▶ TASK TO CARRY OUT
Restate word for word the line containing "quote.xlsx: [236,51,564,250] ->" and every following line in the material below, up to and including the last one.

▶ DATA TO USE
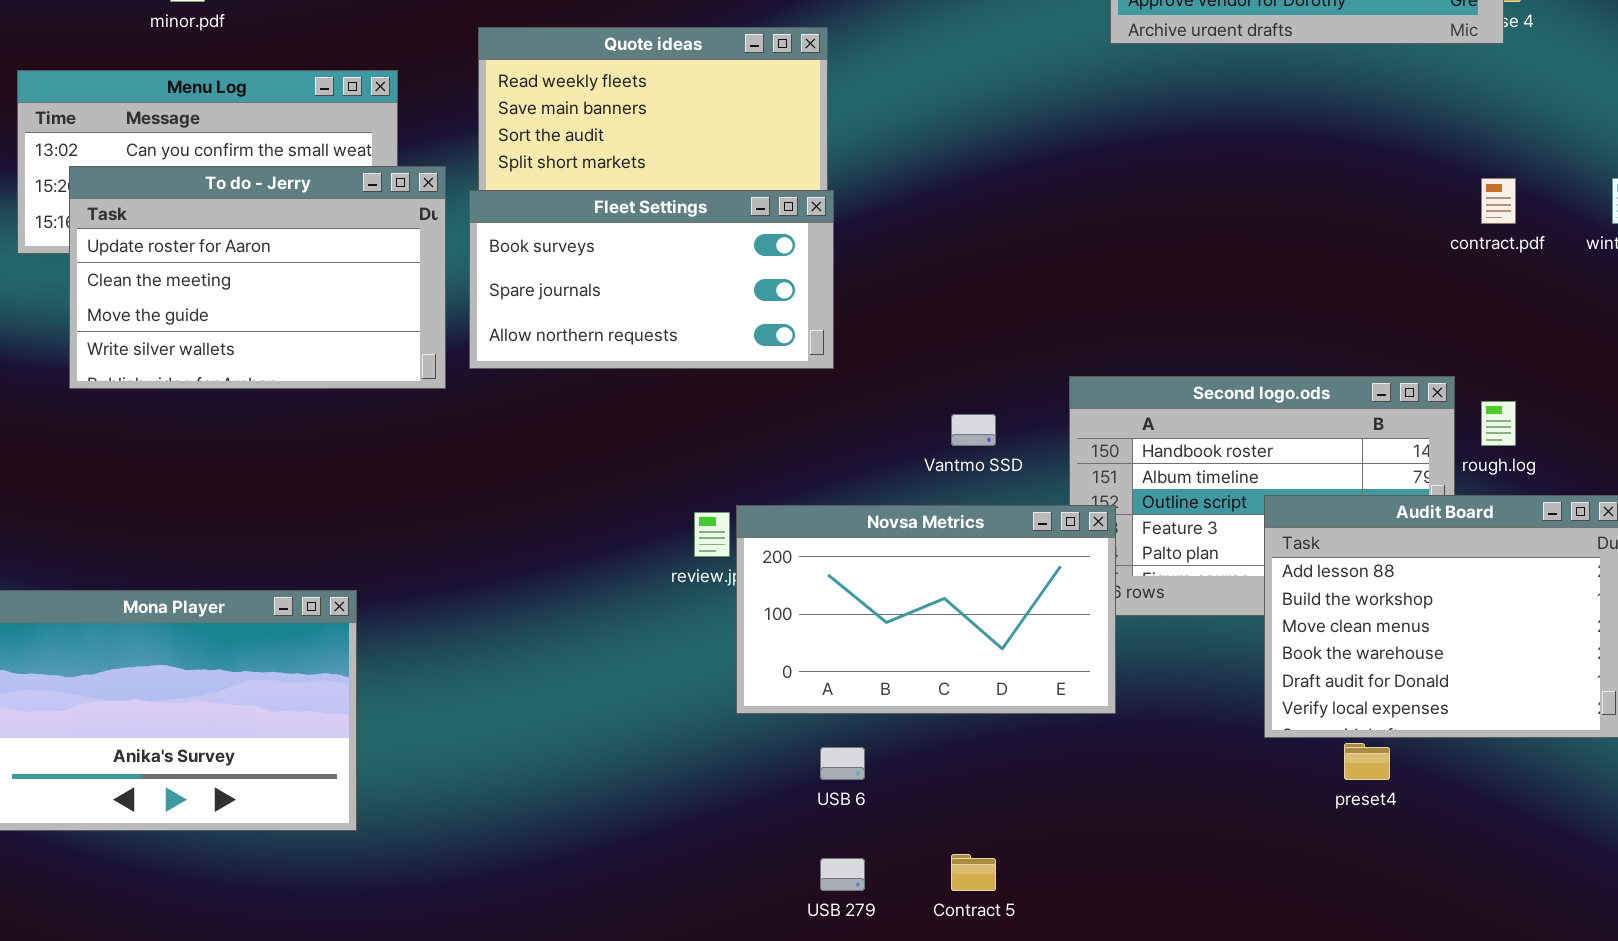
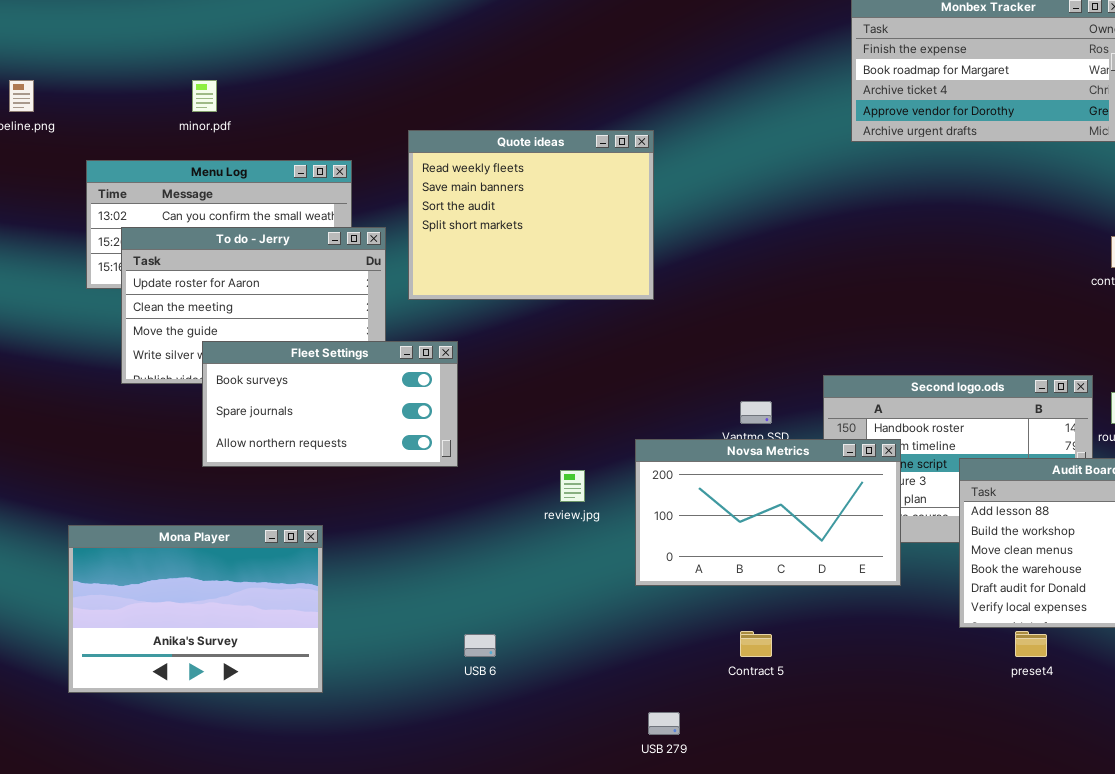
Fleet Settings: [469,190,834,369] -> [202,341,458,467], moved
Novsa Metrics: [736,505,1116,714] -> [635,439,901,586], moved
USB 6: [820,747,865,780] -> [464,634,496,657], moved
Contract 5: [951,854,996,891] -> [740,631,772,657], moved

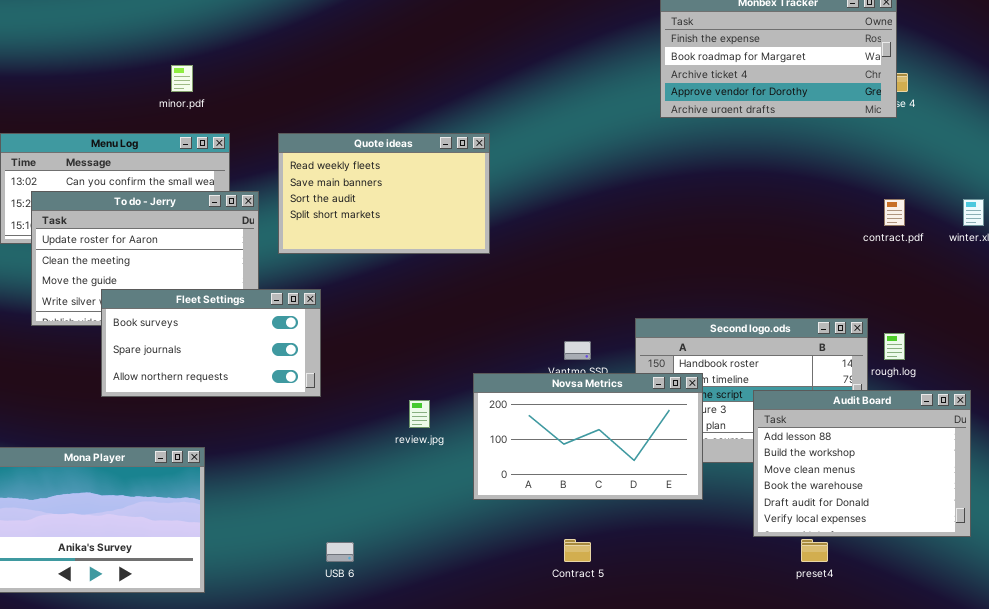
minor.pdf: [192,80,217,112] -> [171,65,193,92], moved
Quote ideas: [408,130,654,300] -> [278,133,490,254], resized

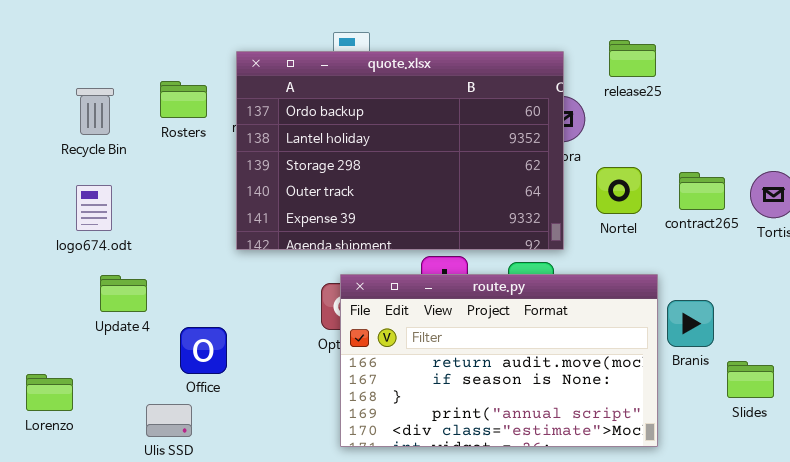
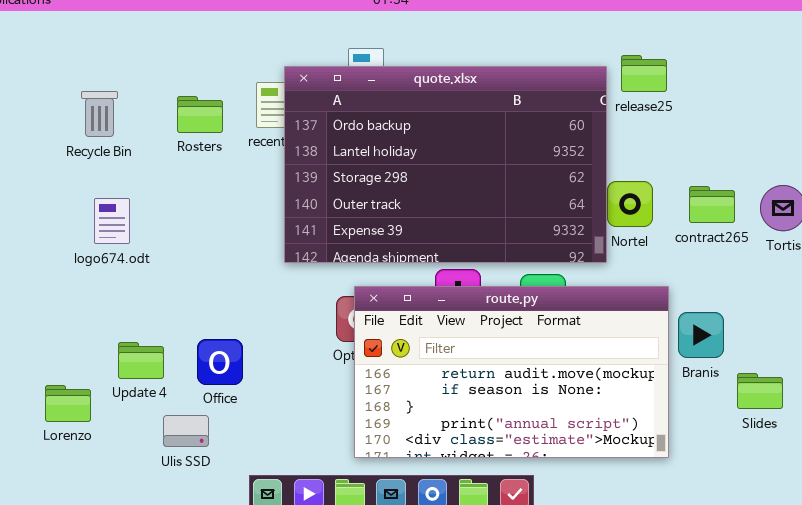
quote.xlsx: [236,51,564,250] -> [284,66,607,263], moved
Recycle Bin: [76,88,114,135] -> [81,91,118,137], moved
Update 4: [100,275,147,312] -> [118,342,164,379], moved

▶ OUTPUT OF THE TASK
quote.xlsx: [236,51,564,250] -> [284,66,607,263], moved
Recycle Bin: [76,88,114,135] -> [81,91,118,137], moved
Update 4: [100,275,147,312] -> [118,342,164,379], moved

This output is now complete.